REQUIRED ACTION -> Find the lines below that include the word "grey" and report how many there are, with no other text.

INFORMATION SUPPLIED ->
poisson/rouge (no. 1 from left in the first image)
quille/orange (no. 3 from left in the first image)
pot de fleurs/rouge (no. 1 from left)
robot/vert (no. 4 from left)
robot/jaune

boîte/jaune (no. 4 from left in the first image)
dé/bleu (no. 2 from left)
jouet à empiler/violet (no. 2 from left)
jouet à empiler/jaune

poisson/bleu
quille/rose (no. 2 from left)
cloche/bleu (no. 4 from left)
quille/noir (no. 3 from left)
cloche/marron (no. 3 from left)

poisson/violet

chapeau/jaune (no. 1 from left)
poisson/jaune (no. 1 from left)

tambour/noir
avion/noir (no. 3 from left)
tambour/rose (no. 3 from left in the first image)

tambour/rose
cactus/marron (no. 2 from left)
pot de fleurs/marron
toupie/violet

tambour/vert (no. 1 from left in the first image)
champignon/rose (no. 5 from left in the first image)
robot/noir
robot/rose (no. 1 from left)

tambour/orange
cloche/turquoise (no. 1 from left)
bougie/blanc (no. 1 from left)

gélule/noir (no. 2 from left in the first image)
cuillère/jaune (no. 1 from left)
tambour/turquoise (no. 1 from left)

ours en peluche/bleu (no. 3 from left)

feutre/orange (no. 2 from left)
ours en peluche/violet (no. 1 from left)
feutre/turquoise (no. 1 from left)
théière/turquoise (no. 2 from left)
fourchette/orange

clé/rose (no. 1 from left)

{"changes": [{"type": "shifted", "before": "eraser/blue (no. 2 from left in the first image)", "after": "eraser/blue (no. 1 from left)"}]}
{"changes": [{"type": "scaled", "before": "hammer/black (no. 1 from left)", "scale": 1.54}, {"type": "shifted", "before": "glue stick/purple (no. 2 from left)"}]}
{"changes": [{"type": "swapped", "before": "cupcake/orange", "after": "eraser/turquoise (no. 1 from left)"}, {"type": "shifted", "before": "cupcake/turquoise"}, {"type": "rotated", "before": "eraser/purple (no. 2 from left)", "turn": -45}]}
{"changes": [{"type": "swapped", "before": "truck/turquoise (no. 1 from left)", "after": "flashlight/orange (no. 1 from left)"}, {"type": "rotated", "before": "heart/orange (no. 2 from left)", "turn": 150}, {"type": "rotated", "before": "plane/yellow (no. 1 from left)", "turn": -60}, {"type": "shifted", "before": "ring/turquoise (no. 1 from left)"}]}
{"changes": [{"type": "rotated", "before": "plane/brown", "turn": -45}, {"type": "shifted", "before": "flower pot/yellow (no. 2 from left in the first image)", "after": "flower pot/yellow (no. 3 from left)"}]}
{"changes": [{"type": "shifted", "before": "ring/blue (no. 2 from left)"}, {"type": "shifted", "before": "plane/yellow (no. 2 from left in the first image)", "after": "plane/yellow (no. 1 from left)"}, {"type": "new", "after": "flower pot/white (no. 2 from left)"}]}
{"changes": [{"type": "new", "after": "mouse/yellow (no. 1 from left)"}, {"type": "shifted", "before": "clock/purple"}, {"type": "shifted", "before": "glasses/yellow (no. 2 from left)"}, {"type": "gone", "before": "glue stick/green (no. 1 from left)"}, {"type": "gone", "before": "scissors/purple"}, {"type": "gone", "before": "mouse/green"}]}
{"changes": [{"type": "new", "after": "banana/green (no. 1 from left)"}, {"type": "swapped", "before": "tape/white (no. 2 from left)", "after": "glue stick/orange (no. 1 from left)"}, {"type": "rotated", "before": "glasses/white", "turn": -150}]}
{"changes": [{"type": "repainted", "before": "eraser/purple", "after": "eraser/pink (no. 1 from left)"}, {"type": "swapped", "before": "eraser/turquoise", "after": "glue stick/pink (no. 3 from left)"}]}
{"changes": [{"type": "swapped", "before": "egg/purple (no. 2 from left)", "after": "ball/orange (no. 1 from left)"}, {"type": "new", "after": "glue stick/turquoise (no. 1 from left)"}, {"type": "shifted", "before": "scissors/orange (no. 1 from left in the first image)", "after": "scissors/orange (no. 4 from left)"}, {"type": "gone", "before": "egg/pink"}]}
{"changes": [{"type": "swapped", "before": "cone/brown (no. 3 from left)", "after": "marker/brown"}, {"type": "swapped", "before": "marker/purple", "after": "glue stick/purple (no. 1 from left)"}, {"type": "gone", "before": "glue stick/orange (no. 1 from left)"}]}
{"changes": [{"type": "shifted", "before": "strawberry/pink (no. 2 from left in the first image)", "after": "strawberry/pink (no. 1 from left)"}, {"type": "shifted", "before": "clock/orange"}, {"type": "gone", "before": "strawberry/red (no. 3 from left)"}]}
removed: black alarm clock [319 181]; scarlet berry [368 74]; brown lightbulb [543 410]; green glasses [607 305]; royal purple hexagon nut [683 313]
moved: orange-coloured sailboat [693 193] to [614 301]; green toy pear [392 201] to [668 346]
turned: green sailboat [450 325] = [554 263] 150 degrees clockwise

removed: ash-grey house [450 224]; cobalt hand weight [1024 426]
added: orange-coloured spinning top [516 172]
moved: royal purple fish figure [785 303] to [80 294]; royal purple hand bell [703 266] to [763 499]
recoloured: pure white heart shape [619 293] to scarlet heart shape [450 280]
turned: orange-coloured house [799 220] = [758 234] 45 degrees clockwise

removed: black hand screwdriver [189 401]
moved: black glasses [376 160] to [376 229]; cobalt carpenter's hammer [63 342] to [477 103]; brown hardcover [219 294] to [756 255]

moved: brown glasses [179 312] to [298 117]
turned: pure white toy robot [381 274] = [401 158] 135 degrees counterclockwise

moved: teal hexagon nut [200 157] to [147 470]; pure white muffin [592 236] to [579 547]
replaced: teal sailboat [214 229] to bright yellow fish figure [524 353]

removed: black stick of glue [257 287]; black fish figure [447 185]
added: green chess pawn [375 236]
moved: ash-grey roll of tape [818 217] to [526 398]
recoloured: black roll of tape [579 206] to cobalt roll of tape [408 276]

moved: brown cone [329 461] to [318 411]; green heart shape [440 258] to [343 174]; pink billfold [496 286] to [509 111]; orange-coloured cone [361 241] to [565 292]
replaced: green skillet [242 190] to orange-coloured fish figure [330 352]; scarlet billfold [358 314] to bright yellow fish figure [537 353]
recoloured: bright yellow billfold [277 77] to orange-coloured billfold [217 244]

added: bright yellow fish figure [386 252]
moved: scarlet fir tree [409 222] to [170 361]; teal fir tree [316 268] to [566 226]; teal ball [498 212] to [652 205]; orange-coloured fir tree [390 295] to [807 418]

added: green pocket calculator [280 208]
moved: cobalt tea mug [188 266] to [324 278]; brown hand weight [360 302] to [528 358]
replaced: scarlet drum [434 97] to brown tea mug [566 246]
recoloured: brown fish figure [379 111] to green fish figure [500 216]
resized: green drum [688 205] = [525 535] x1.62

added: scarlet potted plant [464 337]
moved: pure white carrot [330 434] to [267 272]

ANSWER SPACE -> 2